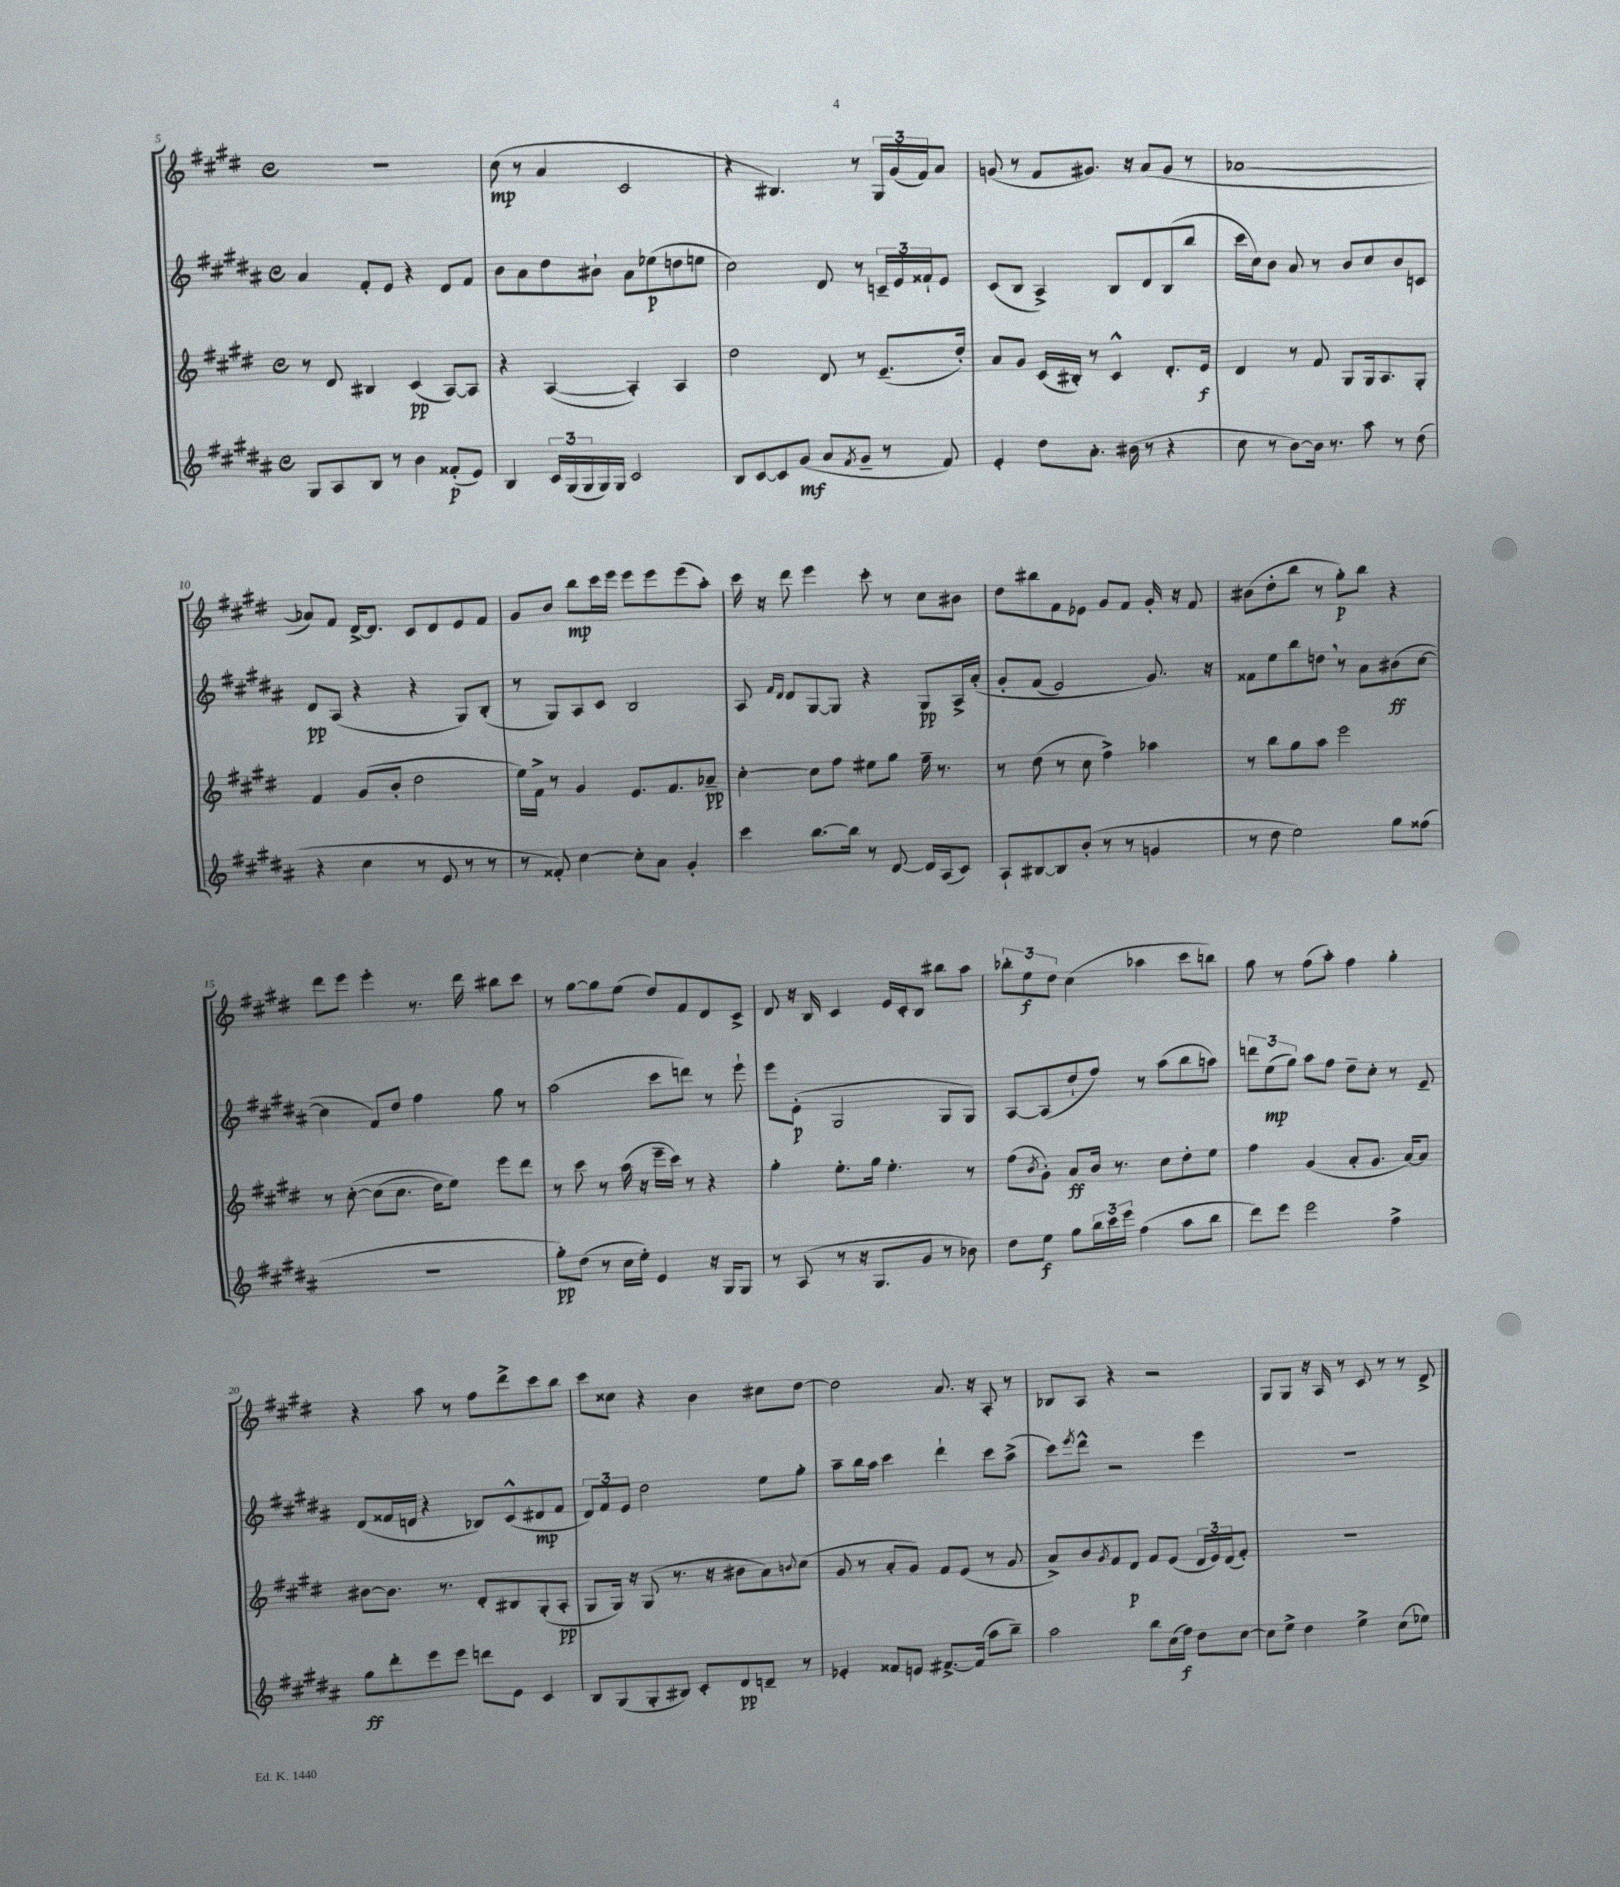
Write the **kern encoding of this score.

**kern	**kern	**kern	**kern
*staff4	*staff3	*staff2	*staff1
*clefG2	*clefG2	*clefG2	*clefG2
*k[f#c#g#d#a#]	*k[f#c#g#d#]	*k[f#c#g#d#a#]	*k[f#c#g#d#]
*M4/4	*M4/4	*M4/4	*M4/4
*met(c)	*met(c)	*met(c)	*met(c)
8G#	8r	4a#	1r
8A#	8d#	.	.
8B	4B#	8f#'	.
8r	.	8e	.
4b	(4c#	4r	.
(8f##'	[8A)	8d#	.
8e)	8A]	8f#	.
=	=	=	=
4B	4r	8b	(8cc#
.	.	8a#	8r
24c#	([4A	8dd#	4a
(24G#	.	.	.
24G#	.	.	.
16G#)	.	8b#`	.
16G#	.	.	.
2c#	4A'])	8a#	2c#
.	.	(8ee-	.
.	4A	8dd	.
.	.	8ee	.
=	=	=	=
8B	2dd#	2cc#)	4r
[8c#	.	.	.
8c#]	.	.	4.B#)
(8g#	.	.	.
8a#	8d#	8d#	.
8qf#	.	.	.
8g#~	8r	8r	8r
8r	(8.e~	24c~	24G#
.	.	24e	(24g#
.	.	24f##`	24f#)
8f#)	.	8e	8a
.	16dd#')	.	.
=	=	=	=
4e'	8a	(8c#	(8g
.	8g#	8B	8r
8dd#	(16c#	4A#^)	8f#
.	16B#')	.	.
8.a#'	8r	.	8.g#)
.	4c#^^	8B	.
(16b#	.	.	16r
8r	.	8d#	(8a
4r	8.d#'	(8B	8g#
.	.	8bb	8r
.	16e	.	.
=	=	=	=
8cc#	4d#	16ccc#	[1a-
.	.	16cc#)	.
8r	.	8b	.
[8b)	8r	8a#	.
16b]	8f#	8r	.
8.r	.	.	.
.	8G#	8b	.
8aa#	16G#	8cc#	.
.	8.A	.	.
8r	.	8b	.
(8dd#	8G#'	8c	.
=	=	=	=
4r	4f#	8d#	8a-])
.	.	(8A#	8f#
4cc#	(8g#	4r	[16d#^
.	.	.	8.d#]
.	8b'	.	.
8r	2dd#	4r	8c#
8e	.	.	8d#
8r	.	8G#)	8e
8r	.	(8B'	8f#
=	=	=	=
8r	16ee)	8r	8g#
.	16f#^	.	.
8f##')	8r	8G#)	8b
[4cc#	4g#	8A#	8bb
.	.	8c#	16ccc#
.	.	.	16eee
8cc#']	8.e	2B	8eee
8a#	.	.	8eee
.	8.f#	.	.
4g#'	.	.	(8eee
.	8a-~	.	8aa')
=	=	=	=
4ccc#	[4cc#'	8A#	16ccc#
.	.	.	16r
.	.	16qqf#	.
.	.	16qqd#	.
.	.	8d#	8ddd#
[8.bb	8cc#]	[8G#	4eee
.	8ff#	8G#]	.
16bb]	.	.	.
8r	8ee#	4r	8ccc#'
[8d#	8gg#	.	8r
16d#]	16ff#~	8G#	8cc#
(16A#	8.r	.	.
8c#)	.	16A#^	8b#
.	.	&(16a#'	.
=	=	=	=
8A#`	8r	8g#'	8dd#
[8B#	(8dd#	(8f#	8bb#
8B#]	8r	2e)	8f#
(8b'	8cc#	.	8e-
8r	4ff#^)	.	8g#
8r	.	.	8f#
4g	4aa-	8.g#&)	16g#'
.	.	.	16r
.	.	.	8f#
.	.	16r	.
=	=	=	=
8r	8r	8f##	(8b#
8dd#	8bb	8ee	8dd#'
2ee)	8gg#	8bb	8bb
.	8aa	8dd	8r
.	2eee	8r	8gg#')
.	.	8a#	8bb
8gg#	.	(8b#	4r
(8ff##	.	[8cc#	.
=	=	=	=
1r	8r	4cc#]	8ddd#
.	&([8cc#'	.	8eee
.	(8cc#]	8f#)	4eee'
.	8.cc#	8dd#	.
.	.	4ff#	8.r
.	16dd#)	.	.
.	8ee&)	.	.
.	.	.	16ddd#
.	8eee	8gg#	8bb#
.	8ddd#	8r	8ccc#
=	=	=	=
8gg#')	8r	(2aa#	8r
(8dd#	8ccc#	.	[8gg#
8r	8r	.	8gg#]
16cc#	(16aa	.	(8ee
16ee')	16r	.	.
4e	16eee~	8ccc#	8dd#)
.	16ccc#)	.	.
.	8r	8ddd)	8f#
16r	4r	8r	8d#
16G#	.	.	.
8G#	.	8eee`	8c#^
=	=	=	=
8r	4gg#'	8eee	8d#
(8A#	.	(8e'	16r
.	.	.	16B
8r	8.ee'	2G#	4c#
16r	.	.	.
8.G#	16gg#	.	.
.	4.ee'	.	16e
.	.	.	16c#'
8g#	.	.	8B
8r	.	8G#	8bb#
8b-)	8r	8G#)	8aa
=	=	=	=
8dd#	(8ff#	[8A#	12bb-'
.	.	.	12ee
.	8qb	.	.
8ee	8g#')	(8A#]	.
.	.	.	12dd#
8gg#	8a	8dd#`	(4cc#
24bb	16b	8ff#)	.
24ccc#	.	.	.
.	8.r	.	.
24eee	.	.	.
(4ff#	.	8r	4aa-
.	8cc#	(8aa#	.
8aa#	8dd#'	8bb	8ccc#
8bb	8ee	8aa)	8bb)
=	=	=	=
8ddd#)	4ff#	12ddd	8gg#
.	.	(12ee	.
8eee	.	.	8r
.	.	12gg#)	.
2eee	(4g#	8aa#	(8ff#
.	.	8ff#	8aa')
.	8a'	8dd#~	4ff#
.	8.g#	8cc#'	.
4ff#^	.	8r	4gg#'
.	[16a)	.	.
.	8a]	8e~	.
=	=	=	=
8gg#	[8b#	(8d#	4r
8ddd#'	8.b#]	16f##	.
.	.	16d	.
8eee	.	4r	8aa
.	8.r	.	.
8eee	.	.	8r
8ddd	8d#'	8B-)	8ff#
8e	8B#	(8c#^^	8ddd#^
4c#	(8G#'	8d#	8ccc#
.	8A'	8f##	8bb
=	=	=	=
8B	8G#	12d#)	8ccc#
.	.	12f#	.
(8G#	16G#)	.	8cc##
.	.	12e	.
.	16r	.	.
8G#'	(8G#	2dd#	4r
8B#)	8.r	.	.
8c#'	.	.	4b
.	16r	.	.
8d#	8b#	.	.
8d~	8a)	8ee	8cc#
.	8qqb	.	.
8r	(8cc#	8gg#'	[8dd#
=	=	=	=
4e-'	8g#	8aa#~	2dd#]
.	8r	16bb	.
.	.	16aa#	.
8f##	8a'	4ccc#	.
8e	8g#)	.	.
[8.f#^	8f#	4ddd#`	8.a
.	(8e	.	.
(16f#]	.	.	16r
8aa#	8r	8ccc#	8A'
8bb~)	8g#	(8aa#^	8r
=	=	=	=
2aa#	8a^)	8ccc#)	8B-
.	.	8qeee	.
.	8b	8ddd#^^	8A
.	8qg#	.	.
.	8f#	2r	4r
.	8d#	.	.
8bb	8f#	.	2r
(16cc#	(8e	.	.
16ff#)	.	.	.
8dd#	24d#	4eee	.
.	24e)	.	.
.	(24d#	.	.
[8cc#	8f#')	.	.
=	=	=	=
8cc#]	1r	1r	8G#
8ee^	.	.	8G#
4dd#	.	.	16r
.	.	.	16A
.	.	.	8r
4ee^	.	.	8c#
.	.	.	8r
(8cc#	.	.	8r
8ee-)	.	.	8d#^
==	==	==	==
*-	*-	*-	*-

^^^^^^^^

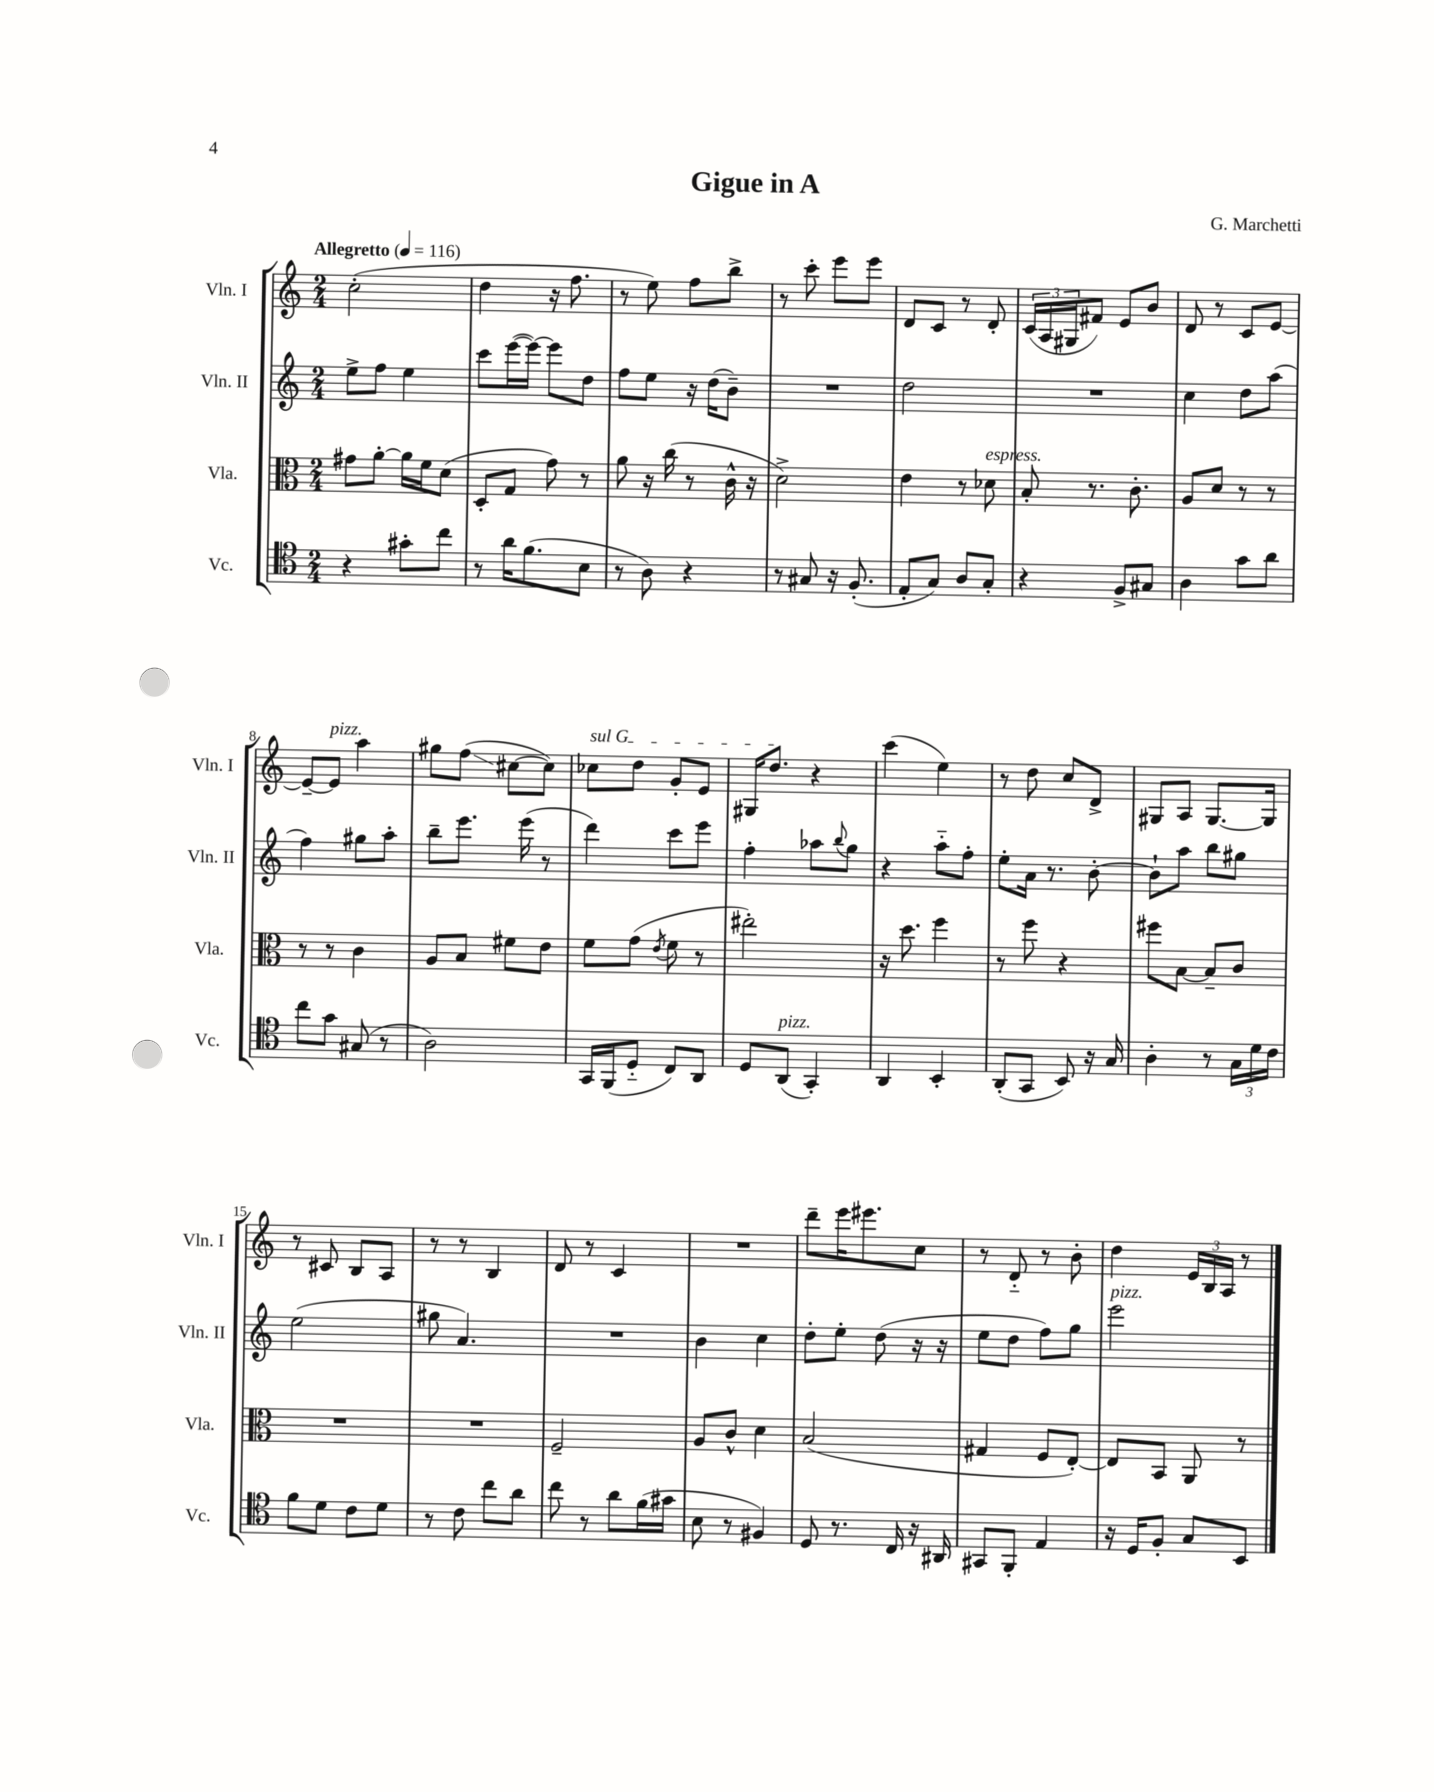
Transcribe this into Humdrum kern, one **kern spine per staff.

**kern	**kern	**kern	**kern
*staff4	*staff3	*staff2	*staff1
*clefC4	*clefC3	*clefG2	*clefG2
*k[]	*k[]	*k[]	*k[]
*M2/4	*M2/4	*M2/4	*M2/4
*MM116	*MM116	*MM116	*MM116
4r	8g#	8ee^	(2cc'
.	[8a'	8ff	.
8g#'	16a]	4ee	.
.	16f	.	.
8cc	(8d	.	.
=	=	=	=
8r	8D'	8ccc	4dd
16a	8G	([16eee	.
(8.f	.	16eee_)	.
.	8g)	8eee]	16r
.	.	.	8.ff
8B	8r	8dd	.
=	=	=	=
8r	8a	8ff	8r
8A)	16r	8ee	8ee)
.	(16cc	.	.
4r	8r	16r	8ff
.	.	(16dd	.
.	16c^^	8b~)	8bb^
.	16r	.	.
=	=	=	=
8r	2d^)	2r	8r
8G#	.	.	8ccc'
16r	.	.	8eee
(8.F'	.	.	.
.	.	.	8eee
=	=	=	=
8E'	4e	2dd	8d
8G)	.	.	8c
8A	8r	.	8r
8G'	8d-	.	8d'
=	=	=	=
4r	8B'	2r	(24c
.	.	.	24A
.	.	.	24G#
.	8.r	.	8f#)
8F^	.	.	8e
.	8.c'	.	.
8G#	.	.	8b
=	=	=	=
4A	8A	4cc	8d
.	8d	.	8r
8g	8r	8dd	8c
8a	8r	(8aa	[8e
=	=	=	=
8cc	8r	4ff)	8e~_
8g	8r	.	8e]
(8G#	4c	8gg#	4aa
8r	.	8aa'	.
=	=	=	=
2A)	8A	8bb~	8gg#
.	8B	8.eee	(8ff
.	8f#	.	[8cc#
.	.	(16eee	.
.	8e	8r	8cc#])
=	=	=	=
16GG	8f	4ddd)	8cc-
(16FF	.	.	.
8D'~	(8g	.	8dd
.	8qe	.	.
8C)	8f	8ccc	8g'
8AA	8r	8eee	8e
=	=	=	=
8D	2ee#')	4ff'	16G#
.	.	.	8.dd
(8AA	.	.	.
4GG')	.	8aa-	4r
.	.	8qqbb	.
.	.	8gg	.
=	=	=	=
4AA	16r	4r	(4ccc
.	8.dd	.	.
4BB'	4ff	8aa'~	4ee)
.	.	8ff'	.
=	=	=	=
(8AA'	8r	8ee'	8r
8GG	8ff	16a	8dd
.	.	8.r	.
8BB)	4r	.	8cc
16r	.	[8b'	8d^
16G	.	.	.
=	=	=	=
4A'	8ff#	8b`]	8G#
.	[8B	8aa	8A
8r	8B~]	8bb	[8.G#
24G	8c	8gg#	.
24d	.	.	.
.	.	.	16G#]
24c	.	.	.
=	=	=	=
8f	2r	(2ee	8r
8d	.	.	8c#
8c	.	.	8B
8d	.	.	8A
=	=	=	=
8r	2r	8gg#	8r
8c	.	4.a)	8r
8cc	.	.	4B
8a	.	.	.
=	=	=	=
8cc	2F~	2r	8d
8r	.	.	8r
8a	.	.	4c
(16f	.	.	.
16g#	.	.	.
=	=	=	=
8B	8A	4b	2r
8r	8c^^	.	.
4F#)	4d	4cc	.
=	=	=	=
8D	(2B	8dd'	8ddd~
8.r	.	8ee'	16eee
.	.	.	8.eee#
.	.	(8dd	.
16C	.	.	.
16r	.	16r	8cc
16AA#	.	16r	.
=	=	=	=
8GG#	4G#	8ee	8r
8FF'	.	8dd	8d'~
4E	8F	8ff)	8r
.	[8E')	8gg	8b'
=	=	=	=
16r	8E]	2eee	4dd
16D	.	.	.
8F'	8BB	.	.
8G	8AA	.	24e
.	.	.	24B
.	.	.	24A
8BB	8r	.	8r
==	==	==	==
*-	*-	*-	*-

^^^^^^^^

* [WRITTEN REQUEST]: Report every line of the listing that contains the string "this", copying each one in full.

* [TASK OUTPUT]:
Write the **kern encoding of this score.
Transcribe this into Humdrum kern, one **kern spine per staff.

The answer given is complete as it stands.